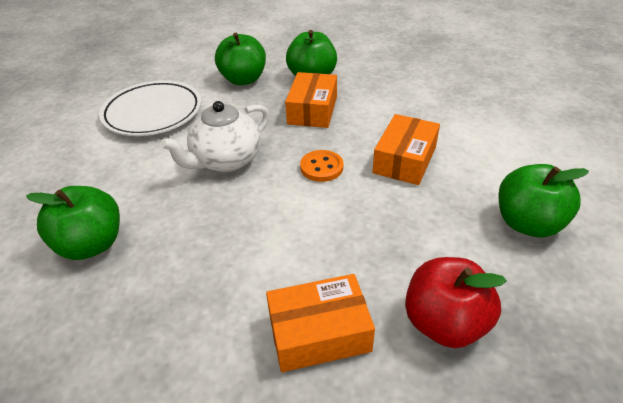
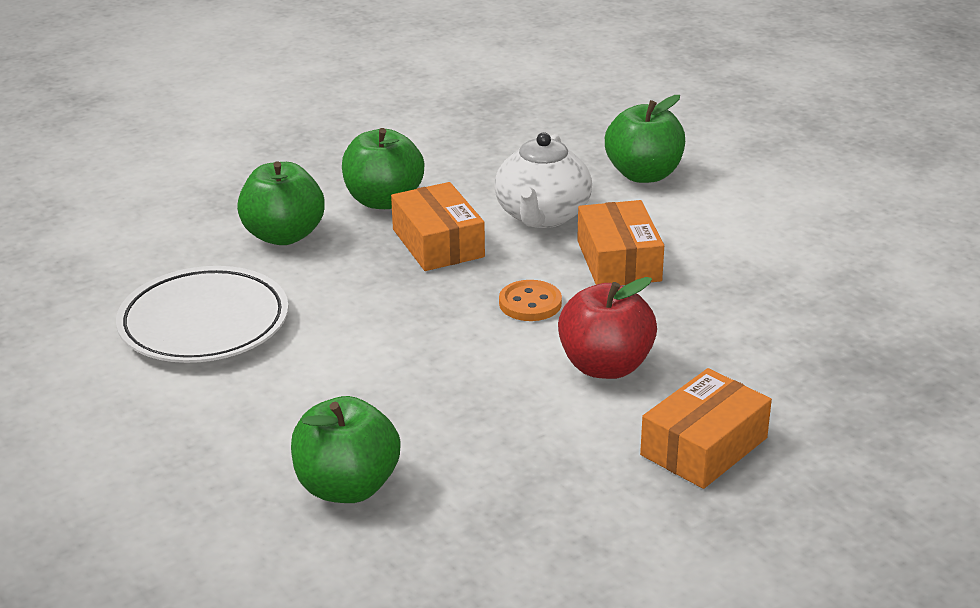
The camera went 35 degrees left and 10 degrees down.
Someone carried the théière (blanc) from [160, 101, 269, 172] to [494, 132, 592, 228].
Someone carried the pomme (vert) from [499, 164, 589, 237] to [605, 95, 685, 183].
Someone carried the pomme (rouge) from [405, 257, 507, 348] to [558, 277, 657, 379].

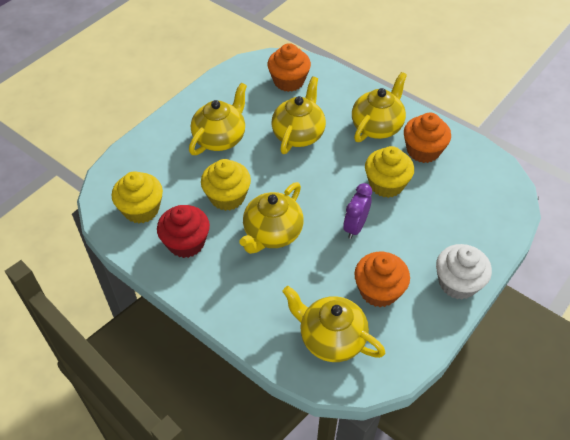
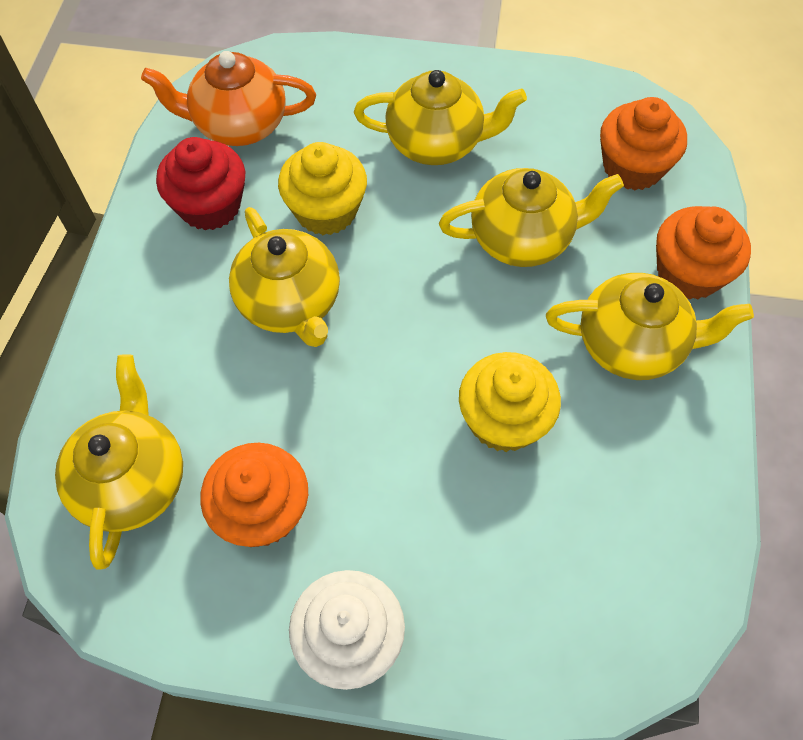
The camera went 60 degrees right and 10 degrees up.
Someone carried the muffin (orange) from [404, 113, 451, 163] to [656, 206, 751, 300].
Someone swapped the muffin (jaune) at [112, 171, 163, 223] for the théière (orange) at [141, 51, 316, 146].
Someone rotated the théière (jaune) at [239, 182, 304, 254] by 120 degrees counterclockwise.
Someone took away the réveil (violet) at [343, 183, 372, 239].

TASK ITEM
Could you transcribe exactly the lines running from the one with "Someone carried the théière" to the final line of the material above, both included, with no pictures?

TASK RESPONSE
Someone carried the théière (blanc) from [160, 101, 269, 172] to [494, 132, 592, 228].
Someone carried the pomme (vert) from [499, 164, 589, 237] to [605, 95, 685, 183].
Someone carried the pomme (rouge) from [405, 257, 507, 348] to [558, 277, 657, 379].

The camera went 60 degrees right and 10 degrees up.
Someone carried the muffin (orange) from [404, 113, 451, 163] to [656, 206, 751, 300].
Someone swapped the muffin (jaune) at [112, 171, 163, 223] for the théière (orange) at [141, 51, 316, 146].
Someone rotated the théière (jaune) at [239, 182, 304, 254] by 120 degrees counterclockwise.
Someone took away the réveil (violet) at [343, 183, 372, 239].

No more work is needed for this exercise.